* [WHAT YOU NEED TO DO]:
Copy out exactly the stretch of the listing below that begins at the line containing "camera: 50 degrees right, 5 degrees up" and ends at the line containing "(885, 343) = (629, 506): orange", and copy nothing outside it.

* [RECORDED INFORMATION]:
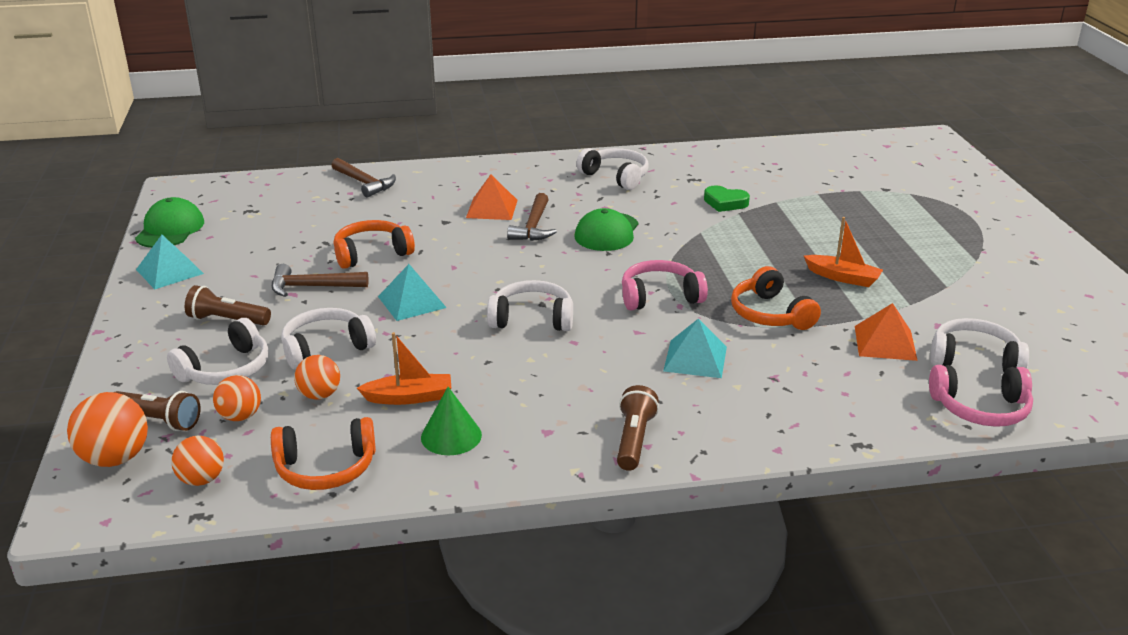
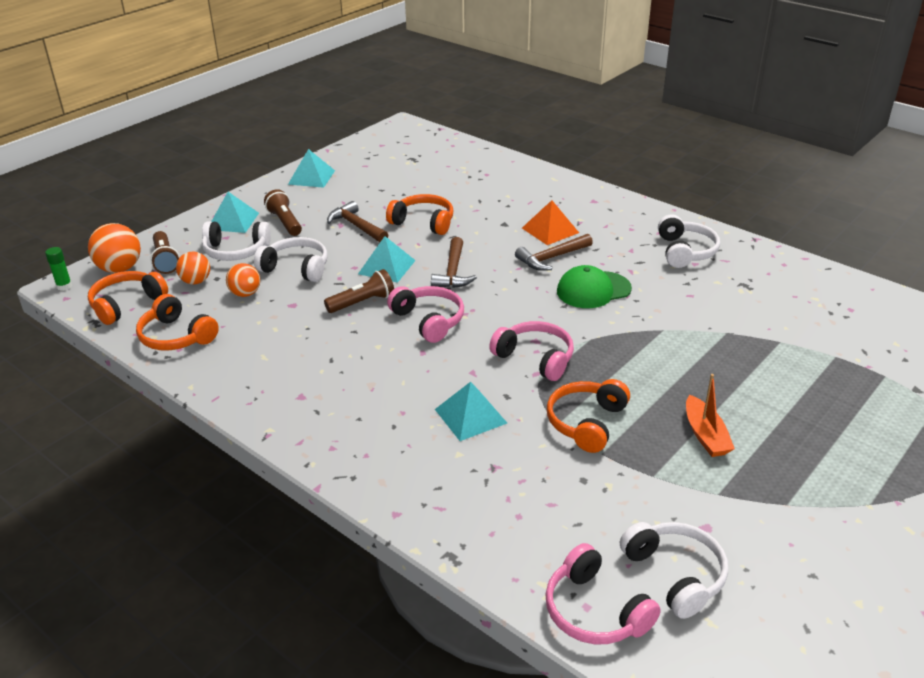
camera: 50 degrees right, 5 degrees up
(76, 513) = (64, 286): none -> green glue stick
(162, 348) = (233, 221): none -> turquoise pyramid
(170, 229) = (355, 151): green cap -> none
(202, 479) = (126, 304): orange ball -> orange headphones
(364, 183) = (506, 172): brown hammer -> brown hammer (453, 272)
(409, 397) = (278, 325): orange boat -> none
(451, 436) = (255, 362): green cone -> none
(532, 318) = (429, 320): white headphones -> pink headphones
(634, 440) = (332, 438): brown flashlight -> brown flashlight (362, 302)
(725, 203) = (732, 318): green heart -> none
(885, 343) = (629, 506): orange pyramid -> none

---

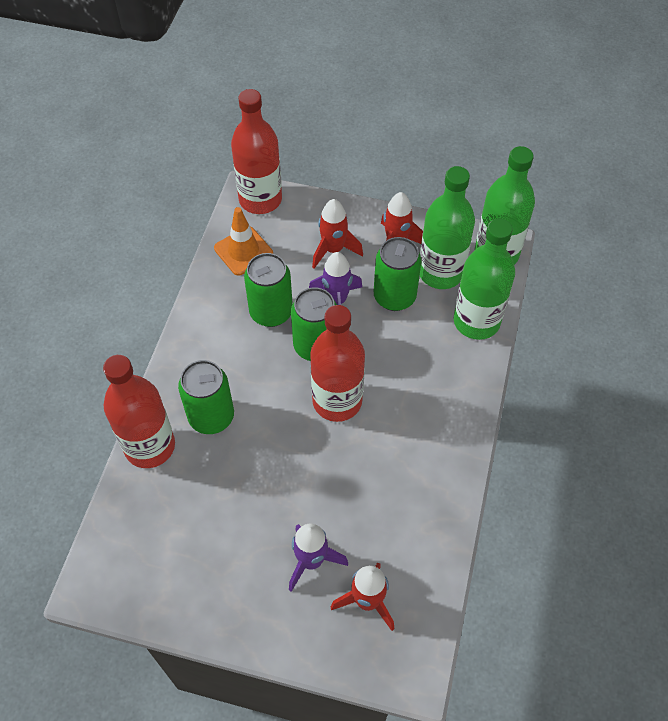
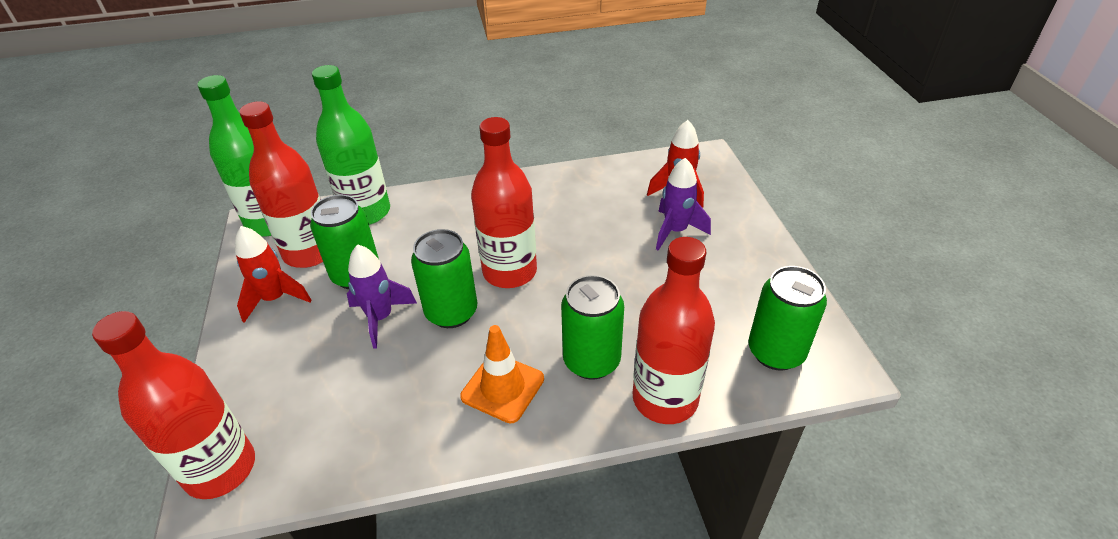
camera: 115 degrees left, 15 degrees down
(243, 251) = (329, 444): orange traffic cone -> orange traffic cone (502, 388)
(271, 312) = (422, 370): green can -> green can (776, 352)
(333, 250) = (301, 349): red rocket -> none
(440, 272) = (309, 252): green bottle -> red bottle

* [ANSWER TO THIS PROBLEM]:
camera: 50 degrees right, 5 degrees up
(76, 513) = (64, 286): none -> green glue stick
(162, 348) = (233, 221): none -> turquoise pyramid
(170, 229) = (355, 151): green cap -> none
(202, 479) = (126, 304): orange ball -> orange headphones
(364, 183) = (506, 172): brown hammer -> brown hammer (453, 272)
(409, 397) = (278, 325): orange boat -> none
(451, 436) = (255, 362): green cone -> none
(532, 318) = (429, 320): white headphones -> pink headphones
(634, 440) = (332, 438): brown flashlight -> brown flashlight (362, 302)
(725, 203) = (732, 318): green heart -> none
(885, 343) = (629, 506): orange pyramid -> none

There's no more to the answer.